**SOURCE RECORDS**
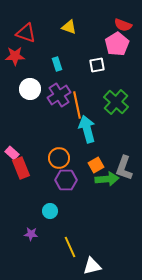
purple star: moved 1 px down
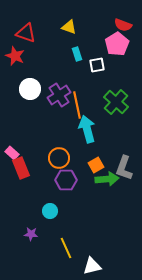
red star: rotated 24 degrees clockwise
cyan rectangle: moved 20 px right, 10 px up
yellow line: moved 4 px left, 1 px down
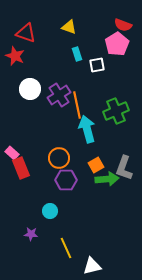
green cross: moved 9 px down; rotated 25 degrees clockwise
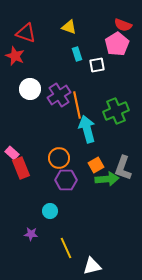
gray L-shape: moved 1 px left
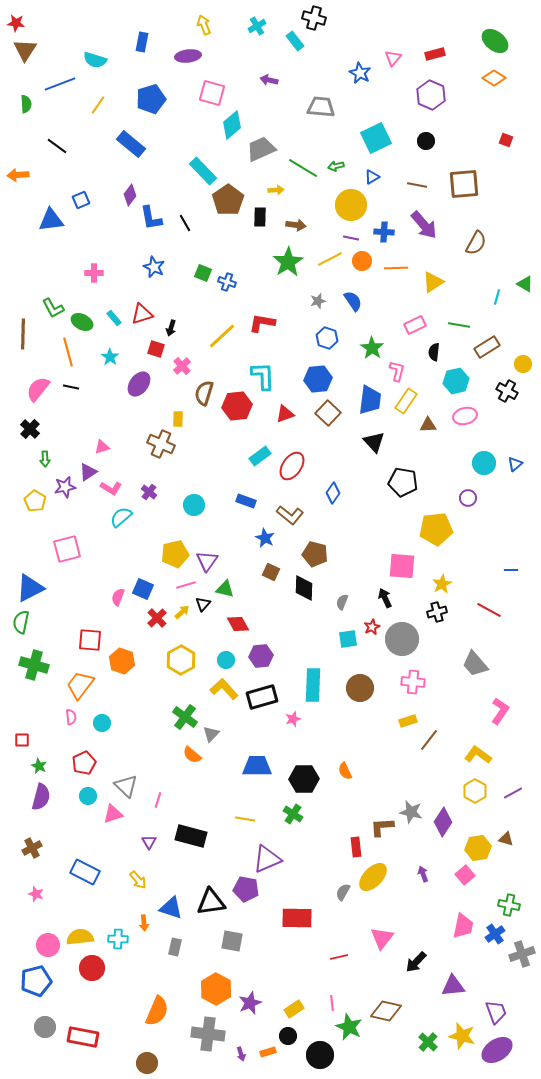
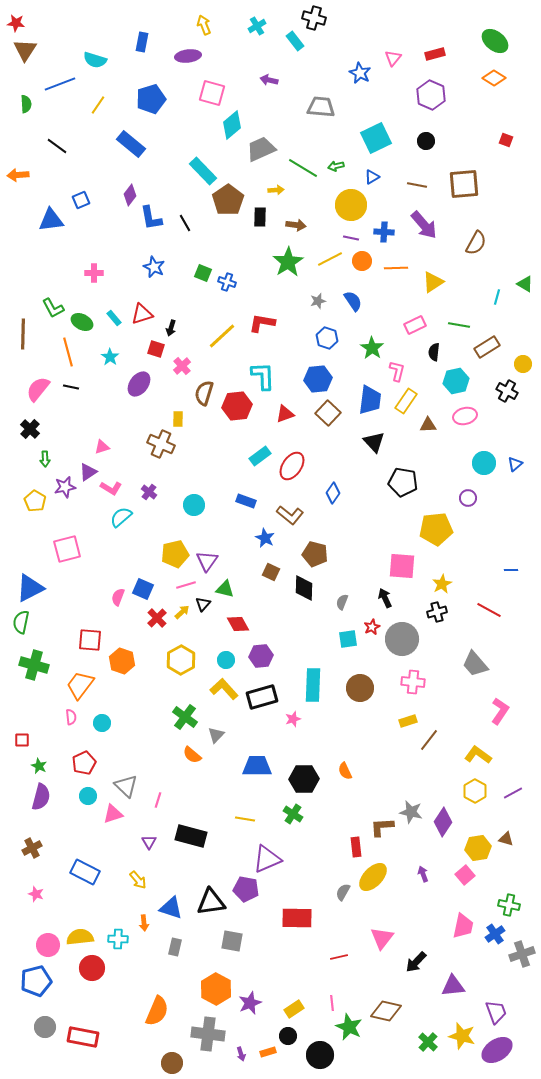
gray triangle at (211, 734): moved 5 px right, 1 px down
brown circle at (147, 1063): moved 25 px right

**AIM**
Reproduce the lines of the data above, substituting "shifted" for every occurrence of "moved" and keeping everything else unchanged. Omit the picture lines from your answer.

**OUTPUT OF THE EXERCISE**
purple star: shifted 1 px down
red star: rotated 24 degrees clockwise
cyan rectangle: shifted 20 px right, 10 px up
yellow line: shifted 4 px left, 1 px down
green cross: shifted 9 px down; rotated 25 degrees clockwise
gray L-shape: shifted 1 px left
gray triangle at (211, 734): shifted 5 px right, 1 px down
brown circle at (147, 1063): shifted 25 px right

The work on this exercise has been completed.